AIM OF THE TASK:
Repeat the records in full, exactly.

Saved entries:
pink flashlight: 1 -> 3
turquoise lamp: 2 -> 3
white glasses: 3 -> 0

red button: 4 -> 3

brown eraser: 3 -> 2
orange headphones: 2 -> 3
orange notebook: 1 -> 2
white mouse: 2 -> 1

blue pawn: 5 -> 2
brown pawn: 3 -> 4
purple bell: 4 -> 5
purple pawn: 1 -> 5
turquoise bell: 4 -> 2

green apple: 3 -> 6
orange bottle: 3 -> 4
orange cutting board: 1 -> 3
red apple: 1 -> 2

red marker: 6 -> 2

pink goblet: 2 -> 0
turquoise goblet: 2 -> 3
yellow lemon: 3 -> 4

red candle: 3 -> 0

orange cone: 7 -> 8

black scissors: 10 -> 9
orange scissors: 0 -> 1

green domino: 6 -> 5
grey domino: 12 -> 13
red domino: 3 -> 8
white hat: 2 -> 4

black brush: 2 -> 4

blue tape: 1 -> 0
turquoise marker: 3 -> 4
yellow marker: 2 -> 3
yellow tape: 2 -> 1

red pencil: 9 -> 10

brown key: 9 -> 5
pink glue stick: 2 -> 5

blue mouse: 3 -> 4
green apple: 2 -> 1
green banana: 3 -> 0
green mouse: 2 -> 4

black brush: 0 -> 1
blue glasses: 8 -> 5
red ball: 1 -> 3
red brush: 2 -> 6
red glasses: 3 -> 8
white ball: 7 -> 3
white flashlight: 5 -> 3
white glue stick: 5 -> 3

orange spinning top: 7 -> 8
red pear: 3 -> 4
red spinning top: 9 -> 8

OUTPUT BELOW:
pink flashlight: 1 -> 3
turquoise lamp: 2 -> 3
white glasses: 3 -> 0

red button: 4 -> 3

brown eraser: 3 -> 2
orange headphones: 2 -> 3
orange notebook: 1 -> 2
white mouse: 2 -> 1

blue pawn: 5 -> 2
brown pawn: 3 -> 4
purple bell: 4 -> 5
purple pawn: 1 -> 5
turquoise bell: 4 -> 2

green apple: 3 -> 6
orange bottle: 3 -> 4
orange cutting board: 1 -> 3
red apple: 1 -> 2

red marker: 6 -> 2

pink goblet: 2 -> 0
turquoise goblet: 2 -> 3
yellow lemon: 3 -> 4

red candle: 3 -> 0

orange cone: 7 -> 8

black scissors: 10 -> 9
orange scissors: 0 -> 1

green domino: 6 -> 5
grey domino: 12 -> 13
red domino: 3 -> 8
white hat: 2 -> 4

black brush: 2 -> 4

blue tape: 1 -> 0
turquoise marker: 3 -> 4
yellow marker: 2 -> 3
yellow tape: 2 -> 1

red pencil: 9 -> 10

brown key: 9 -> 5
pink glue stick: 2 -> 5

blue mouse: 3 -> 4
green apple: 2 -> 1
green banana: 3 -> 0
green mouse: 2 -> 4

black brush: 0 -> 1
blue glasses: 8 -> 5
red ball: 1 -> 3
red brush: 2 -> 6
red glasses: 3 -> 8
white ball: 7 -> 3
white flashlight: 5 -> 3
white glue stick: 5 -> 3

orange spinning top: 7 -> 8
red pear: 3 -> 4
red spinning top: 9 -> 8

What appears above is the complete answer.